Your goal: Word for word, the data below must be repeated in full; no picture is to be included.

Data shown:
+--
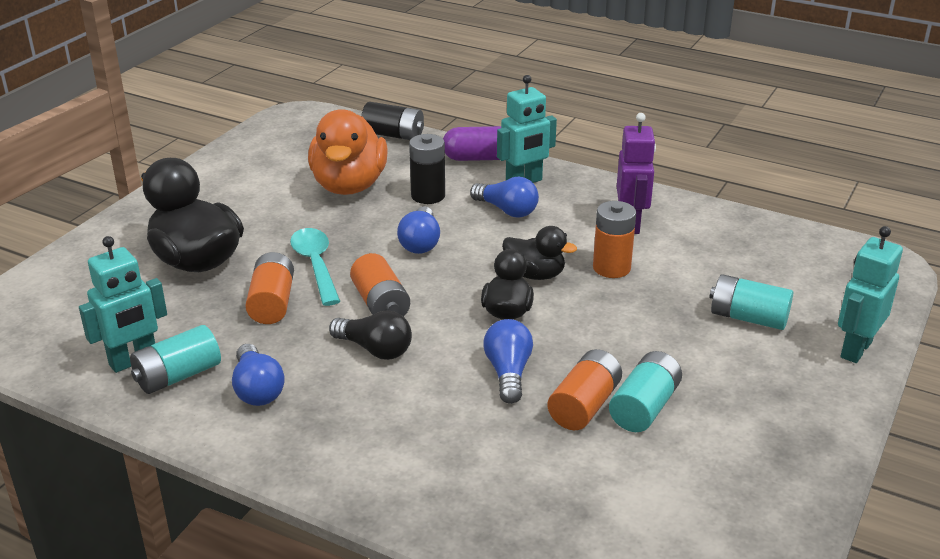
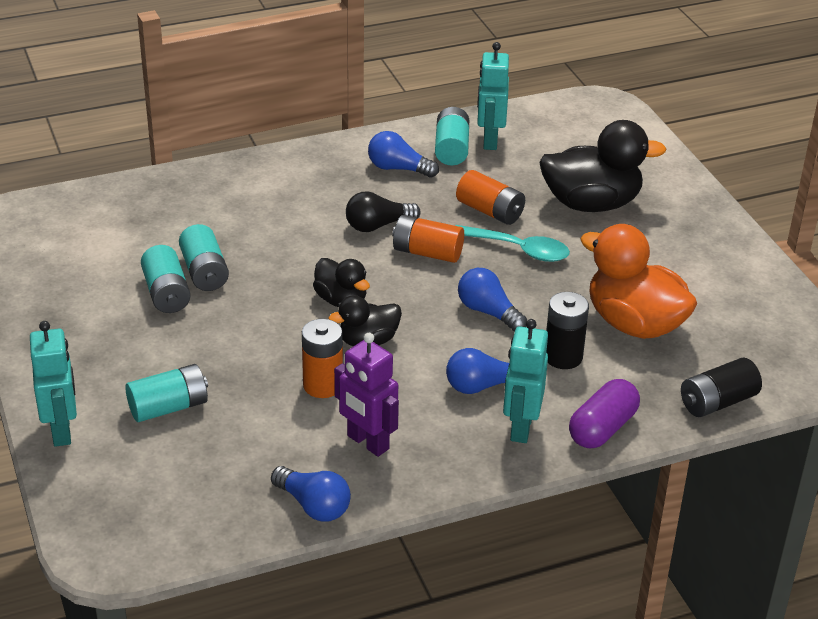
camera: 130 degrees right, 5 degrees up
(508, 373) = (278, 262): blue light bulb -> blue light bulb (313, 506)
(584, 405) = (204, 272): orange battery -> turquoise battery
+--
Answer box:
camera: 130 degrees right, 5 degrees up
(508, 373) = (278, 262): blue light bulb -> blue light bulb (313, 506)
(584, 405) = (204, 272): orange battery -> turquoise battery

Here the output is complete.